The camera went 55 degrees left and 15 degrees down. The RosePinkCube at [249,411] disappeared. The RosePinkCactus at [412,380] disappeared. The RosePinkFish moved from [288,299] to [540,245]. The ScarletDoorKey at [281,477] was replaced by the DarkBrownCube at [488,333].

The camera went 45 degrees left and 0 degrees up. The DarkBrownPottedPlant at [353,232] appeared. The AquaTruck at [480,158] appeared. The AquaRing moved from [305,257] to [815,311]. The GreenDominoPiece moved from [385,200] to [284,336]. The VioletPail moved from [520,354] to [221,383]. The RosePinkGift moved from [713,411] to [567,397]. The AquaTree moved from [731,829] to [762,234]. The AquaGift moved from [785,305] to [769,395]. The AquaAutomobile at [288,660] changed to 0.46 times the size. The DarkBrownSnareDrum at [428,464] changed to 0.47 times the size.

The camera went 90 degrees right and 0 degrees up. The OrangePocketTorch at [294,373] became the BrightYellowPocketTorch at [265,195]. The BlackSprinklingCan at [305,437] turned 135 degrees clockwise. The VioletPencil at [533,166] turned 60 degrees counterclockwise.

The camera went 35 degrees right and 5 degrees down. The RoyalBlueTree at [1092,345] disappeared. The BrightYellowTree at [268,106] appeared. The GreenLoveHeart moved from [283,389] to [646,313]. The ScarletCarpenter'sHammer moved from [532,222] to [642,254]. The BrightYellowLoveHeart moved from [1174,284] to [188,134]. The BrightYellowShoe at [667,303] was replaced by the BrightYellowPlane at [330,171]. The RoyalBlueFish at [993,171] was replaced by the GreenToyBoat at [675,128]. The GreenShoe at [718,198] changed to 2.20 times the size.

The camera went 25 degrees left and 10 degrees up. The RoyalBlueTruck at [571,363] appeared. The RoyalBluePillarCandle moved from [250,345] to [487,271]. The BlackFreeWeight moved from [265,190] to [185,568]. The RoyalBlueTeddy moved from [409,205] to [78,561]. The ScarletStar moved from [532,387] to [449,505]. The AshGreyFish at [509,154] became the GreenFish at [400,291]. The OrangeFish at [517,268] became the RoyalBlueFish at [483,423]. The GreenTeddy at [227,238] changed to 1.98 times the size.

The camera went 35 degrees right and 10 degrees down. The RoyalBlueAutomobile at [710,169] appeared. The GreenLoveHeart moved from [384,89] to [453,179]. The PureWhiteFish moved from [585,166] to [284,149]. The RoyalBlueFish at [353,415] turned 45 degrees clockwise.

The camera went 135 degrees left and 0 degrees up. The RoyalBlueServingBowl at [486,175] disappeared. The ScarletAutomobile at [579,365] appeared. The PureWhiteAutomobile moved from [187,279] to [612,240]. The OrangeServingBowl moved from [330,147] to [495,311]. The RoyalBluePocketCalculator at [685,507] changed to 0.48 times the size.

◆ **Work required**
Print exactly the lines above from the one with "The camera went 90" to the one with "The camera went 35 degrees right and 10", including both.

◆ **Solution to this problem**
The camera went 90 degrees right and 0 degrees up. The OrangePocketTorch at [294,373] became the BrightYellowPocketTorch at [265,195]. The BlackSprinklingCan at [305,437] turned 135 degrees clockwise. The VioletPencil at [533,166] turned 60 degrees counterclockwise.

The camera went 35 degrees right and 5 degrees down. The RoyalBlueTree at [1092,345] disappeared. The BrightYellowTree at [268,106] appeared. The GreenLoveHeart moved from [283,389] to [646,313]. The ScarletCarpenter'sHammer moved from [532,222] to [642,254]. The BrightYellowLoveHeart moved from [1174,284] to [188,134]. The BrightYellowShoe at [667,303] was replaced by the BrightYellowPlane at [330,171]. The RoyalBlueFish at [993,171] was replaced by the GreenToyBoat at [675,128]. The GreenShoe at [718,198] changed to 2.20 times the size.

The camera went 25 degrees left and 10 degrees up. The RoyalBlueTruck at [571,363] appeared. The RoyalBluePillarCandle moved from [250,345] to [487,271]. The BlackFreeWeight moved from [265,190] to [185,568]. The RoyalBlueTeddy moved from [409,205] to [78,561]. The ScarletStar moved from [532,387] to [449,505]. The AshGreyFish at [509,154] became the GreenFish at [400,291]. The OrangeFish at [517,268] became the RoyalBlueFish at [483,423]. The GreenTeddy at [227,238] changed to 1.98 times the size.

The camera went 35 degrees right and 10 degrees down. The RoyalBlueAutomobile at [710,169] appeared. The GreenLoveHeart moved from [384,89] to [453,179]. The PureWhiteFish moved from [585,166] to [284,149]. The RoyalBlueFish at [353,415] turned 45 degrees clockwise.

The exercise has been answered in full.